> **Available data**:
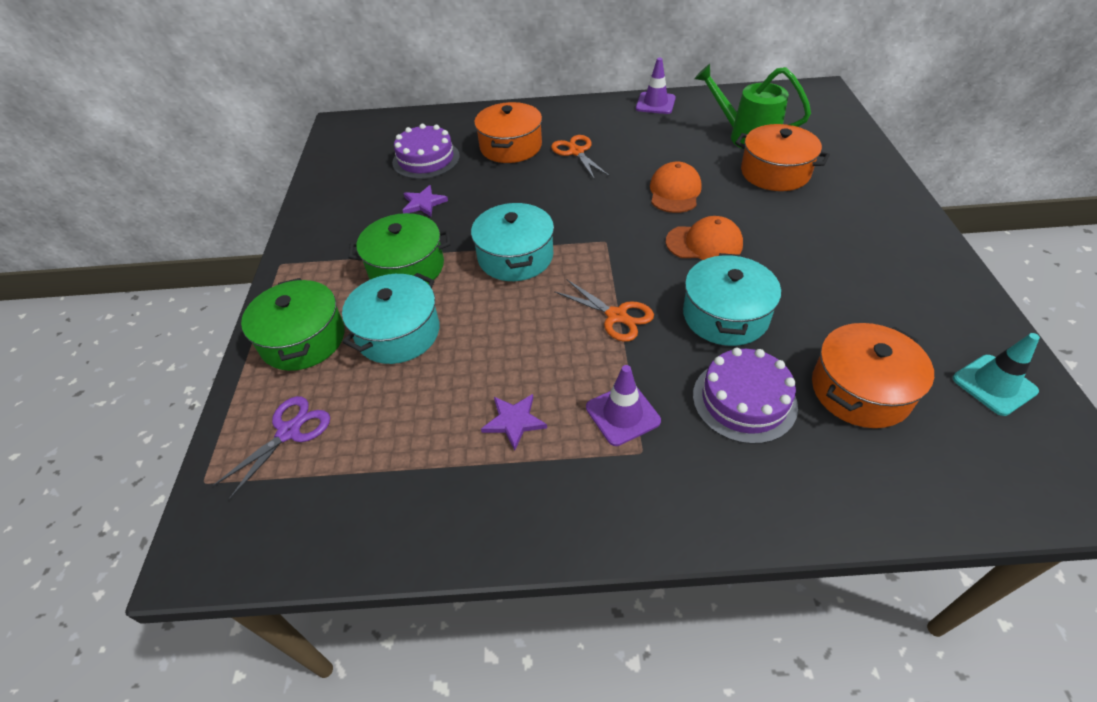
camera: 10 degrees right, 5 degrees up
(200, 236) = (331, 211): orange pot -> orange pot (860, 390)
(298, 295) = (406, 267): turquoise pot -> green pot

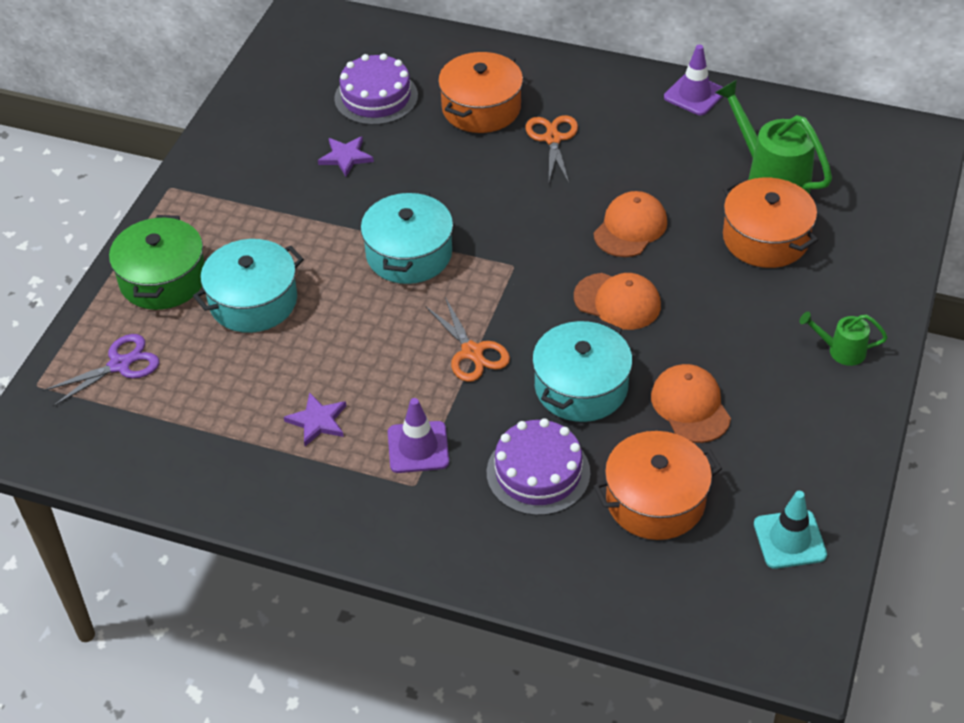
camera: 20 degrees right, 0 degrees up
(406, 267) = (293, 231): green pot -> none
(822, 302) = (690, 406): none -> orange cap
(893, 228) = (841, 351): none -> green watering can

> **Instructions to follow**:
Without including the pictures, return each record above exactly as it stands.

> **Task solution**:
camera: 10 degrees right, 5 degrees up
(200, 236) = (331, 211): orange pot -> orange pot (860, 390)
(298, 295) = (406, 267): turquoise pot -> green pot

camera: 20 degrees right, 0 degrees up
(406, 267) = (293, 231): green pot -> none
(822, 302) = (690, 406): none -> orange cap
(893, 228) = (841, 351): none -> green watering can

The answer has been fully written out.